Data »
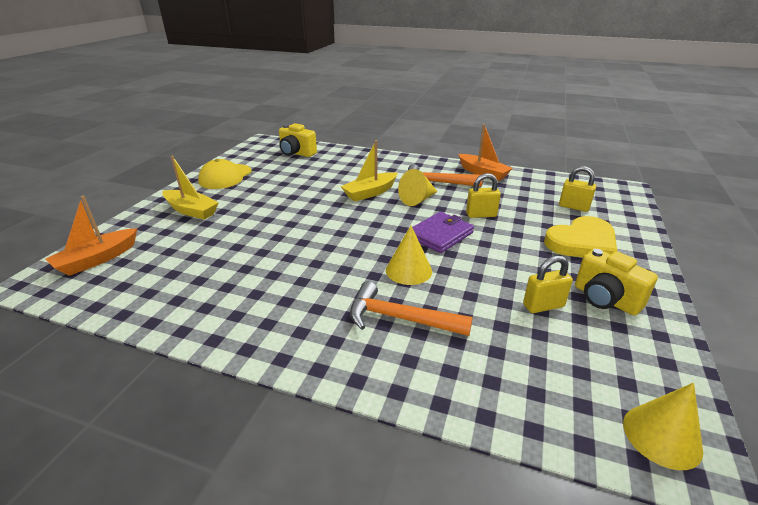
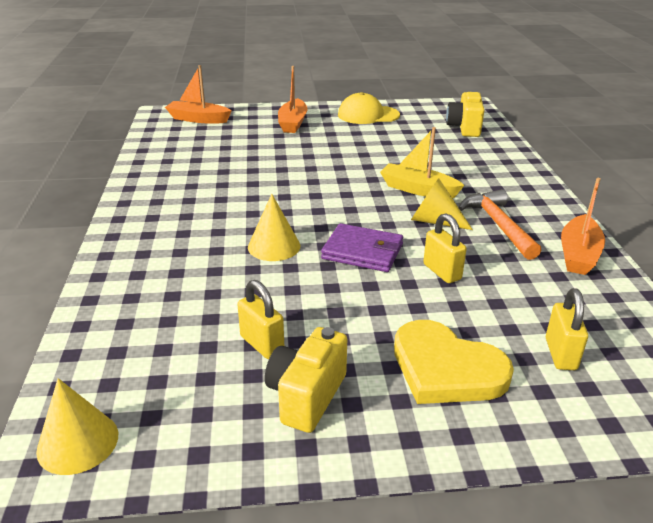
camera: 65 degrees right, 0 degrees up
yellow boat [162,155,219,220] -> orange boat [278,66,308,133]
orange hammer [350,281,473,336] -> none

==

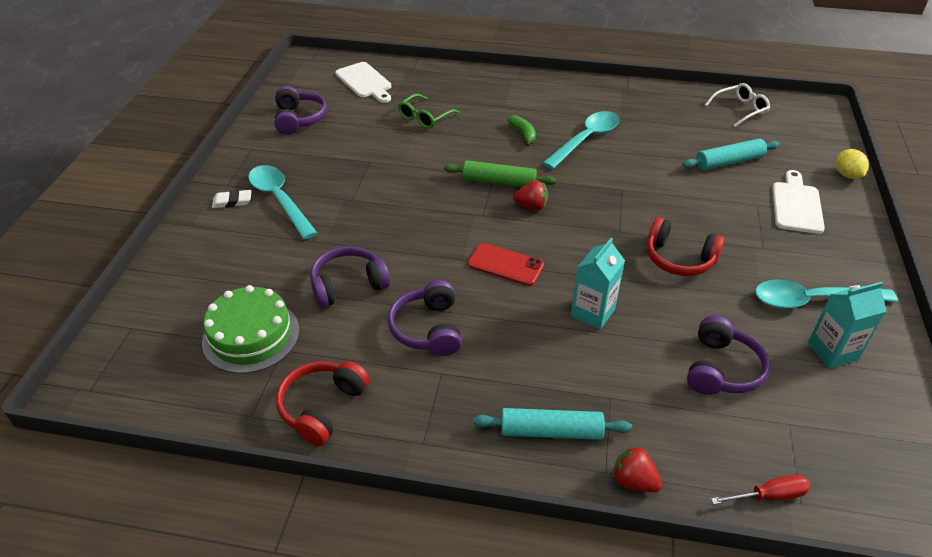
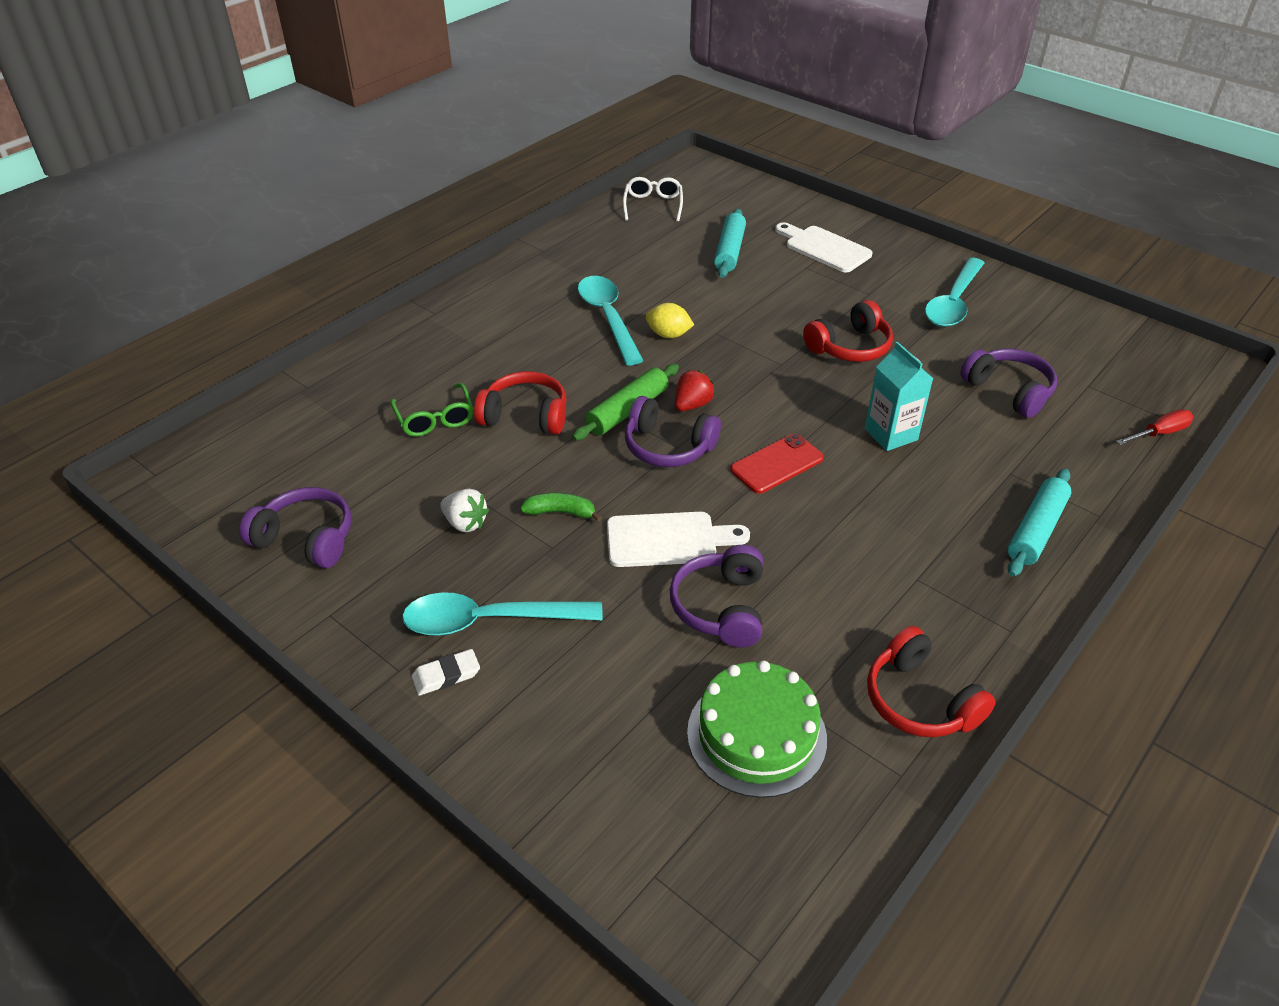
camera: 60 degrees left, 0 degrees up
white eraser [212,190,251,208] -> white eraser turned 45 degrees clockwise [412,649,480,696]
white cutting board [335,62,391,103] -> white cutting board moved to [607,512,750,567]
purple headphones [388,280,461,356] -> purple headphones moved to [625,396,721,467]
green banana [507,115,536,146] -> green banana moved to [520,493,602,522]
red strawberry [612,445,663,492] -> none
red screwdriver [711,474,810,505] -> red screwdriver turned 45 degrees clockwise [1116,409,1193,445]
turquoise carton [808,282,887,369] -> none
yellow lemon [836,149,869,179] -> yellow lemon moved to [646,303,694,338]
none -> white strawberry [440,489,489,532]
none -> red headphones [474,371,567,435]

Aim of the task »
Return exactly the lines above from the line that has "none -> white strawberry [440,489,489,532]" through the line that has "none -> red headphones [474,371,567,435]", inclusive, and nothing else.

Response »
none -> white strawberry [440,489,489,532]
none -> red headphones [474,371,567,435]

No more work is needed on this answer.